● Records supplied:
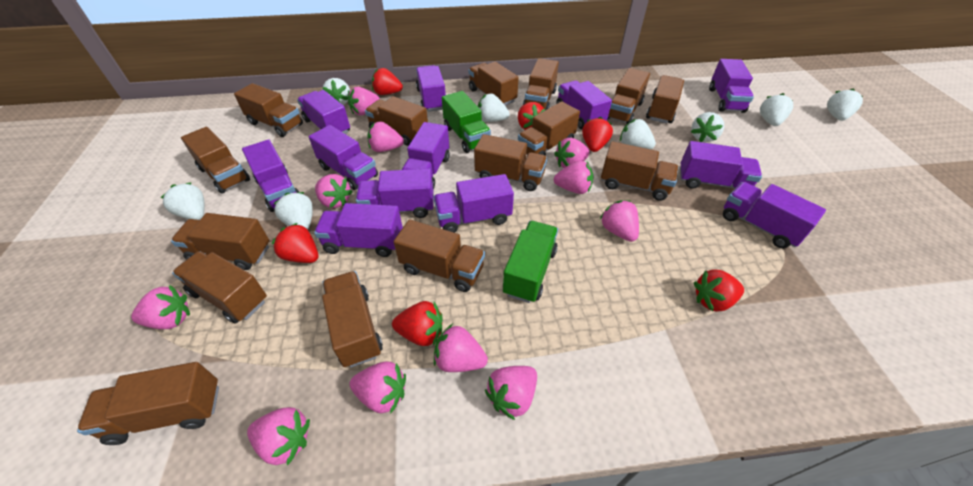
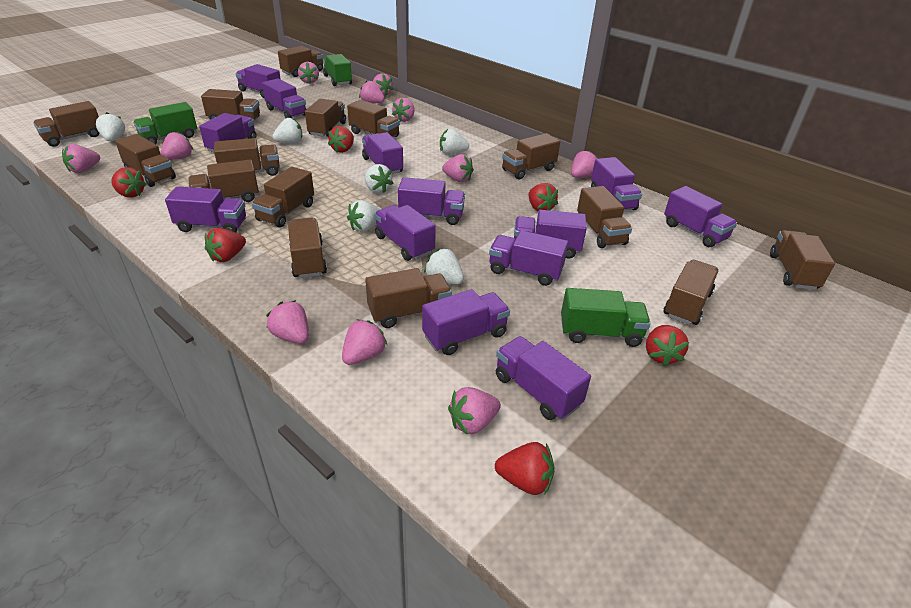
green truck: 2 -> 3
purple truck: 12 -> 13
white strawberry: 8 -> 6

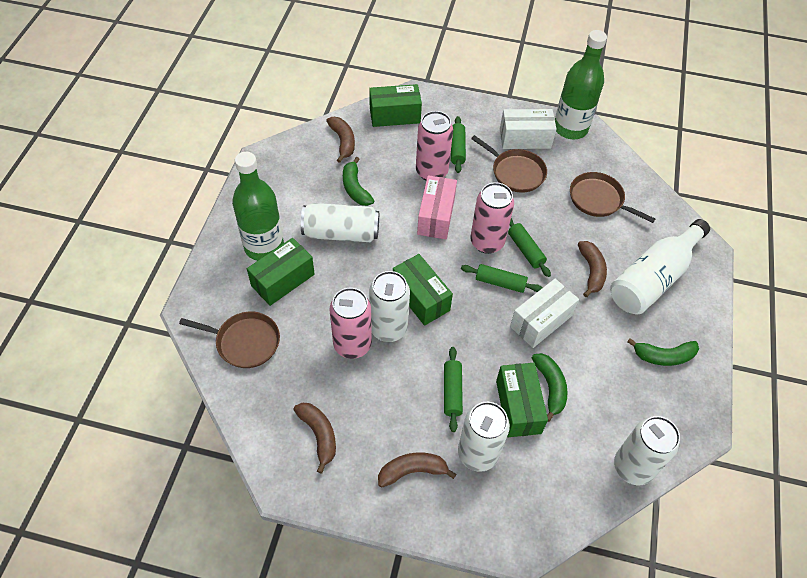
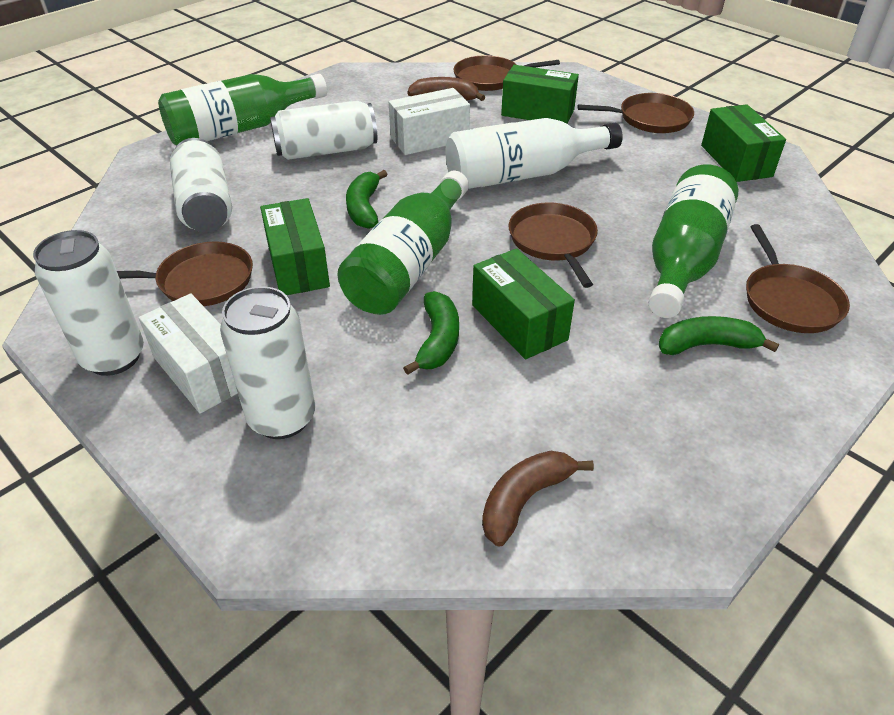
brown banana: 4 -> 2
brown pan: 3 -> 5
green bottle: 2 -> 3
green rolling pin: 4 -> 0
pink box: 1 -> 0
pink can: 3 -> 0

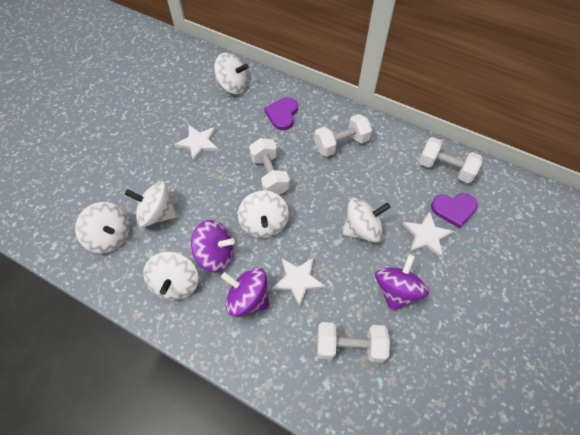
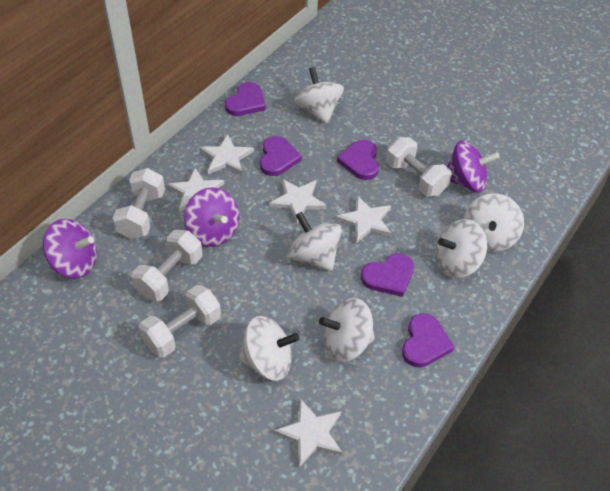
purple heart: 2 -> 5
white star: 3 -> 5

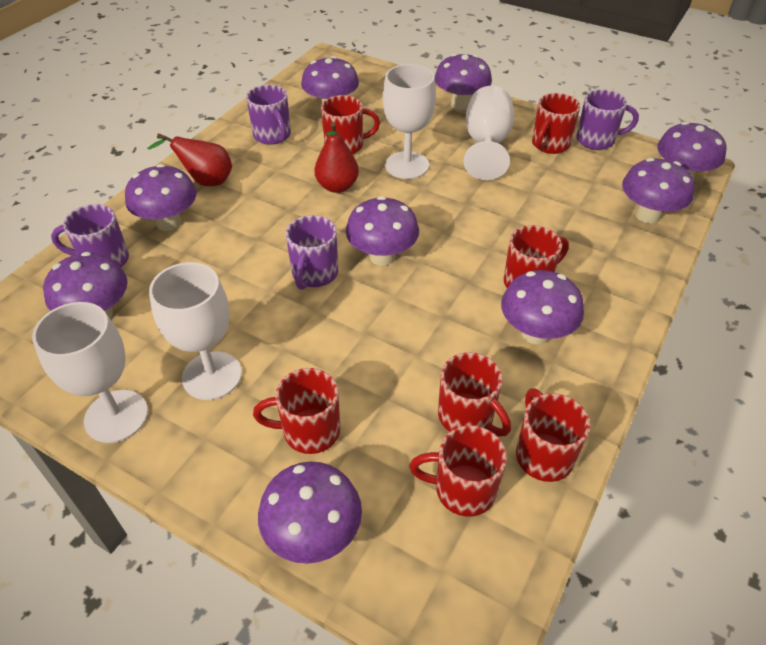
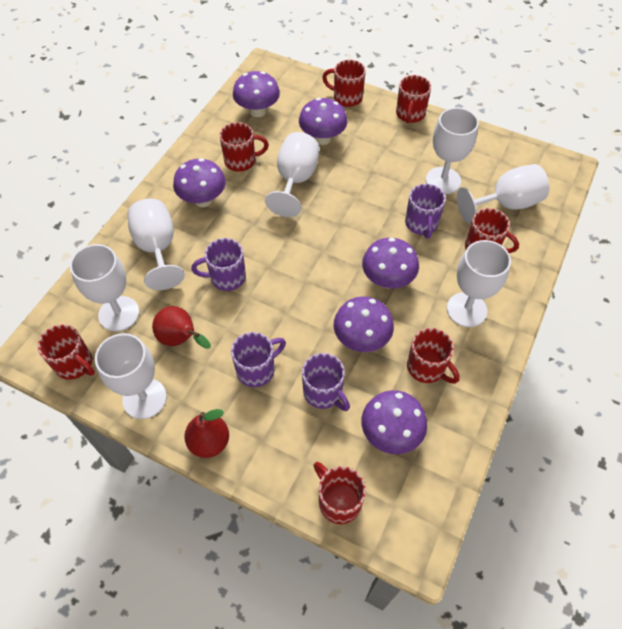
purple mushroom: 9 -> 6
white goblet: 4 -> 7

● Task requirements: Make an exact copy of the records above. Keep out every picture.

● Finished exercise:
green truck: 2 -> 3
purple truck: 12 -> 13
white strawberry: 8 -> 6

brown banana: 4 -> 2
brown pan: 3 -> 5
green bottle: 2 -> 3
green rolling pin: 4 -> 0
pink box: 1 -> 0
pink can: 3 -> 0

purple heart: 2 -> 5
white star: 3 -> 5

purple mushroom: 9 -> 6
white goblet: 4 -> 7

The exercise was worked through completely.